- [Exercise aim]:
Copy out all lines from the entries below in which "purple" occurs.

Extracted data entries:
-- Opening Marker --

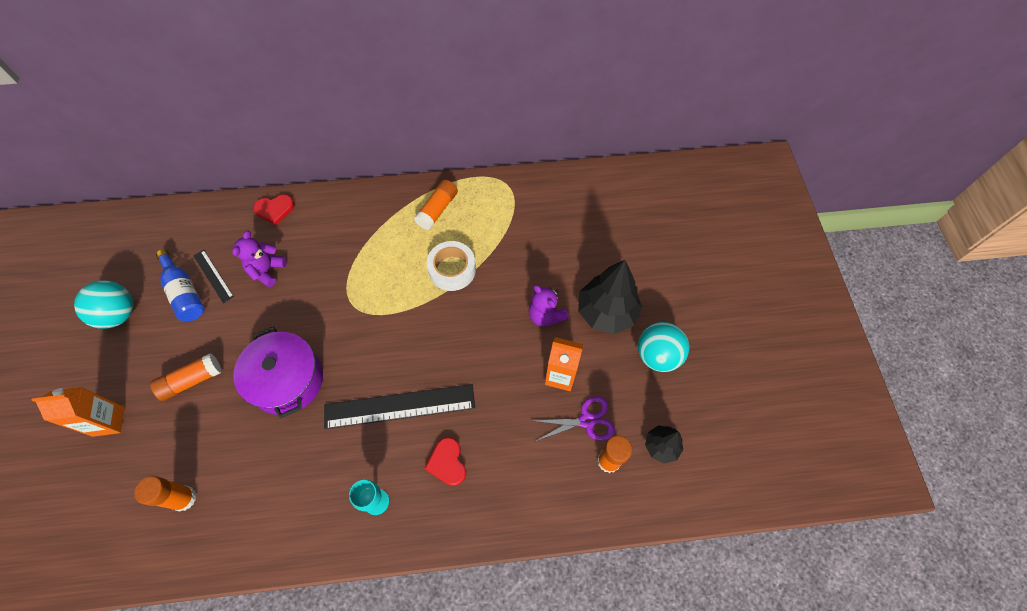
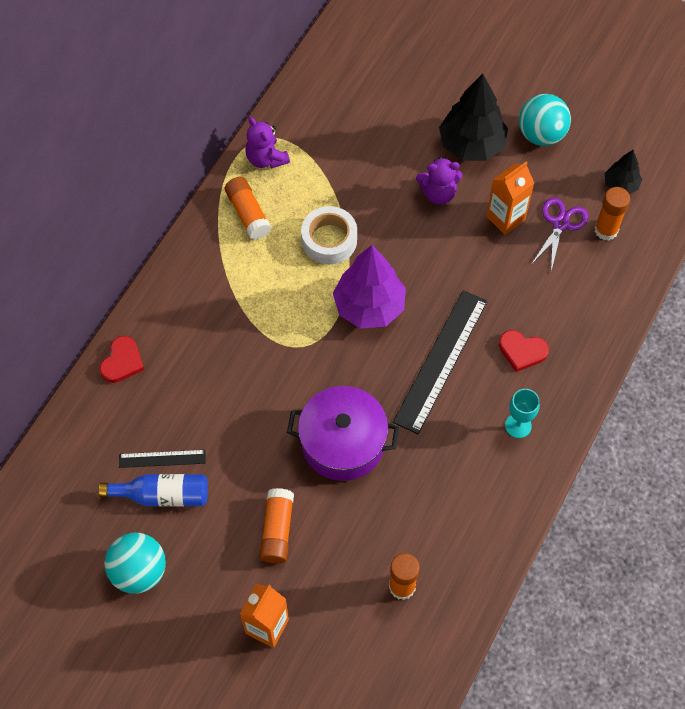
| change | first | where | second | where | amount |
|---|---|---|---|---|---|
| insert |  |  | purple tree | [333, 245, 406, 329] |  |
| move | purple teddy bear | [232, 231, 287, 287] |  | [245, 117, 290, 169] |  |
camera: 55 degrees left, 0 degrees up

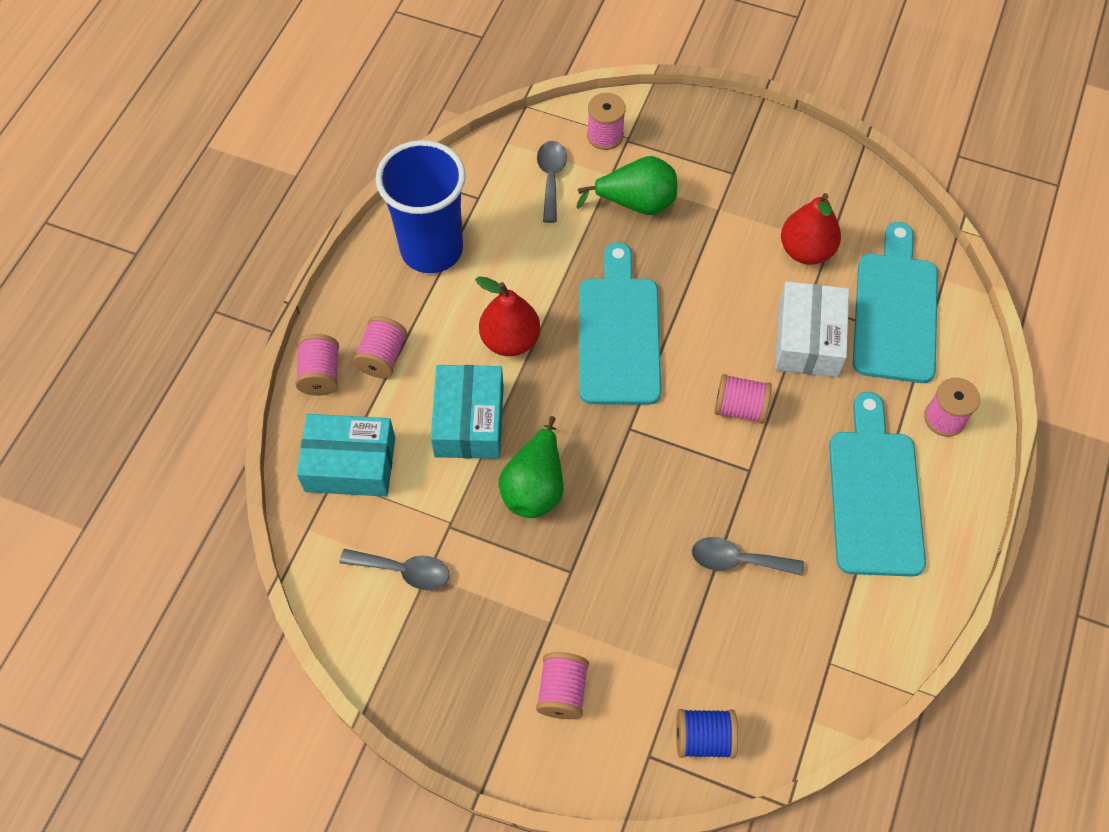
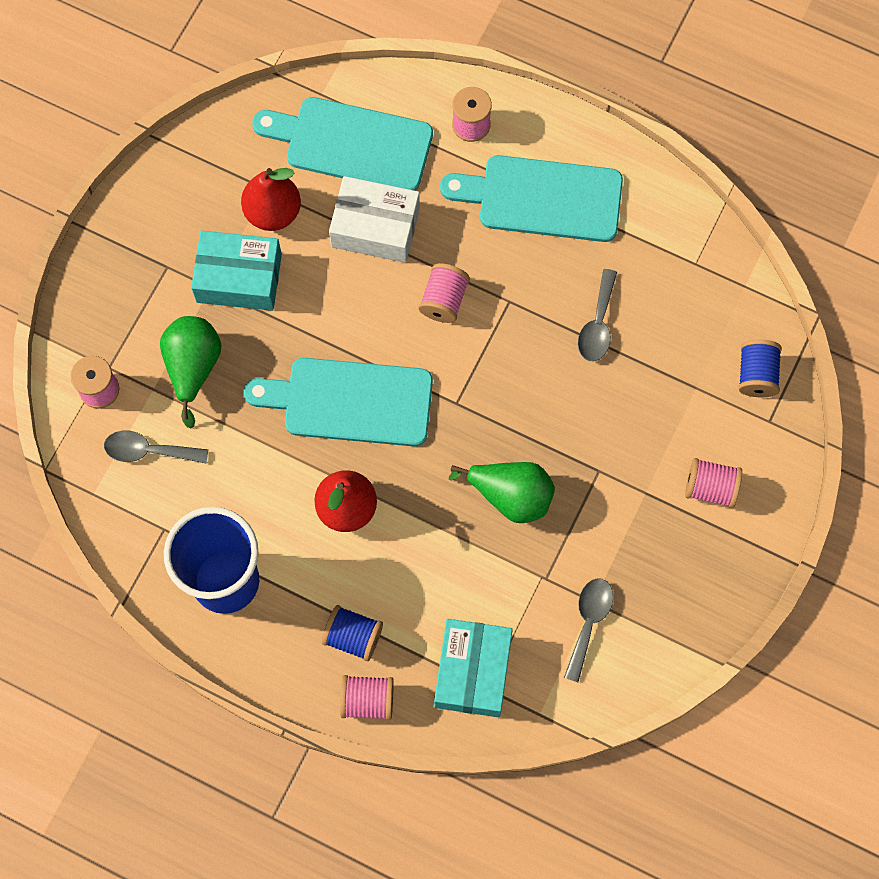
| change | first | where | second | where | amount |
|---|---|---|---|---|---|
| move | turquoise box | [431, 365, 504, 459] |  | [191, 230, 282, 311] |  |
| recolor | pink spool | [353, 316, 407, 378] | blue spool | [322, 605, 383, 661] |  |
camera: 85 degrees left, 10 degrees up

-- Closing Marker --

- [Answer section]:
| insert |  |  | purple tree | [333, 245, 406, 329] |  |
| move | purple teddy bear | [232, 231, 287, 287] |  | [245, 117, 290, 169] |  |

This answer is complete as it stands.